### PROBLEM
Retype each entry below exactly as it stands.

(Raw records)
- - - - - - -
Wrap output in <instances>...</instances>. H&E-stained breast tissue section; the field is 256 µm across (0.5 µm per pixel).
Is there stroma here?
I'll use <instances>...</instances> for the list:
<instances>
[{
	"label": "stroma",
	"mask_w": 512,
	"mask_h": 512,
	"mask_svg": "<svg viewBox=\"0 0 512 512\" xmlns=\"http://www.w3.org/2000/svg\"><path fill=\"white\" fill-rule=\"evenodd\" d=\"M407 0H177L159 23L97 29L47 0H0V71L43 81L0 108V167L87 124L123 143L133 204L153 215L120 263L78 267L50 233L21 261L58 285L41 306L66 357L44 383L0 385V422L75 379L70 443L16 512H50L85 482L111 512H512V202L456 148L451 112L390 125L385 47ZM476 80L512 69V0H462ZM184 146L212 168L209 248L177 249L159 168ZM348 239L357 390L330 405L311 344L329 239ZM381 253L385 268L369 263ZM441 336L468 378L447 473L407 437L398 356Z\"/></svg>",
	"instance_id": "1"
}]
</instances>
- - - - - - -
### SOLUTION FOR THIS PROBLEM
Wrap output in <instances>...</instances>. H&E-stained breast tissue section; the field is 256 µm across (0.5 µm per pixel).
Is there stroma here?
I'll use <instances>...</instances> for the list:
<instances>
[{
	"label": "stroma",
	"mask_w": 512,
	"mask_h": 512,
	"mask_svg": "<svg viewBox=\"0 0 512 512\" xmlns=\"http://www.w3.org/2000/svg\"><path fill=\"white\" fill-rule=\"evenodd\" d=\"M407 0H177L159 23L97 29L47 0H0V71L43 81L0 108V167L87 124L123 143L133 204L153 215L120 263L78 267L50 233L21 261L58 285L41 306L66 357L44 383L0 385V422L75 379L70 443L16 512H50L85 482L111 512H512V202L456 148L451 112L390 125L385 47ZM476 80L512 69V0H462ZM184 146L212 168L209 248L177 249L159 168ZM348 239L357 390L330 405L311 344L329 239ZM381 253L385 268L369 263ZM441 336L468 378L447 473L407 437L398 356Z\"/></svg>",
	"instance_id": "1"
}]
</instances>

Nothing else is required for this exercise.